── Entries shown

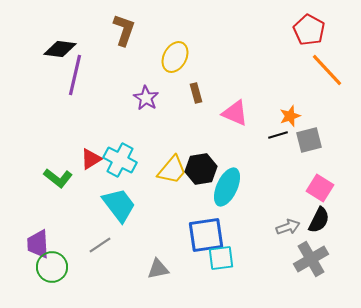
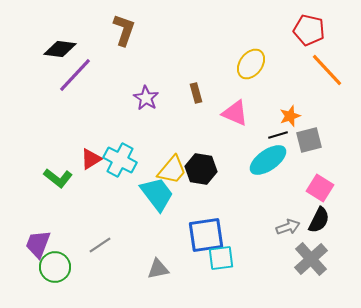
red pentagon: rotated 16 degrees counterclockwise
yellow ellipse: moved 76 px right, 7 px down; rotated 8 degrees clockwise
purple line: rotated 30 degrees clockwise
black hexagon: rotated 20 degrees clockwise
cyan ellipse: moved 41 px right, 27 px up; rotated 30 degrees clockwise
cyan trapezoid: moved 38 px right, 11 px up
purple trapezoid: rotated 24 degrees clockwise
gray cross: rotated 12 degrees counterclockwise
green circle: moved 3 px right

────

- _Exercise requirements_: Reproduce the listing above with "trapezoid" swapped for "rhombus" wherever it occurs, keeping all other wording unchanged. Leave the pictures out.

- _Expected output_:
red pentagon: rotated 16 degrees counterclockwise
yellow ellipse: moved 76 px right, 7 px down; rotated 8 degrees clockwise
purple line: rotated 30 degrees clockwise
black hexagon: rotated 20 degrees clockwise
cyan ellipse: moved 41 px right, 27 px up; rotated 30 degrees clockwise
cyan rhombus: moved 38 px right, 11 px up
purple rhombus: rotated 24 degrees clockwise
gray cross: rotated 12 degrees counterclockwise
green circle: moved 3 px right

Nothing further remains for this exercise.